**Input data:**
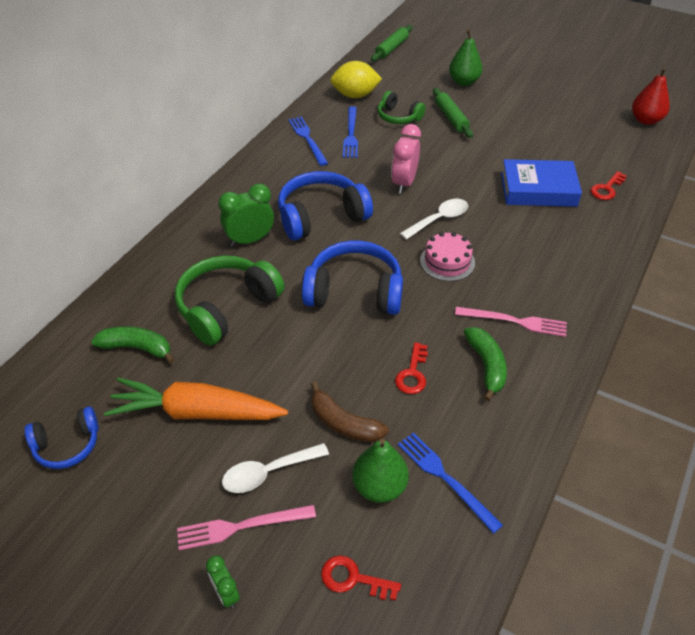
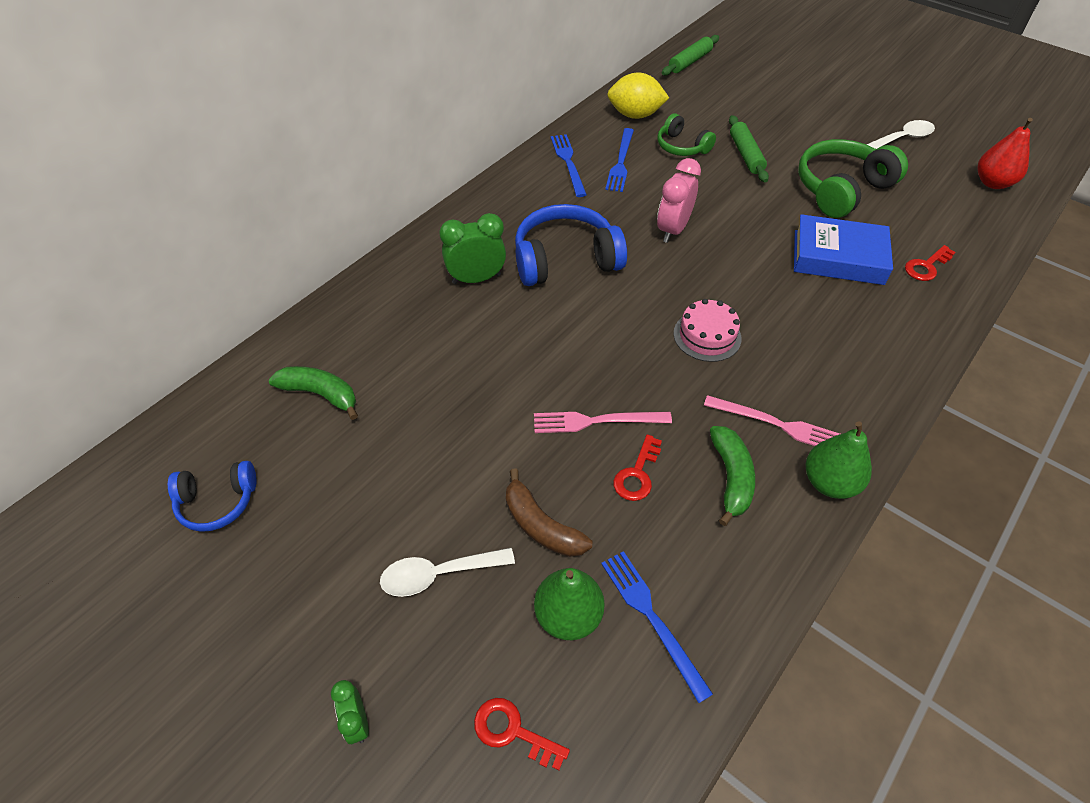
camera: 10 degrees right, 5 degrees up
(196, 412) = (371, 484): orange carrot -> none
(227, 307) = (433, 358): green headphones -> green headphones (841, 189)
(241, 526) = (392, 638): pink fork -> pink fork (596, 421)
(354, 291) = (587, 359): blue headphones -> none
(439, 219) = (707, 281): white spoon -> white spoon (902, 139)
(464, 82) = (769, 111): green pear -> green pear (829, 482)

**Directions for this task:**
Although the records hold pictures, return only what remains, word for word.

**Task response:**
camera: 10 degrees right, 5 degrees up
(196, 412) = (371, 484): orange carrot -> none
(227, 307) = (433, 358): green headphones -> green headphones (841, 189)
(241, 526) = (392, 638): pink fork -> pink fork (596, 421)
(354, 291) = (587, 359): blue headphones -> none
(439, 219) = (707, 281): white spoon -> white spoon (902, 139)
(464, 82) = (769, 111): green pear -> green pear (829, 482)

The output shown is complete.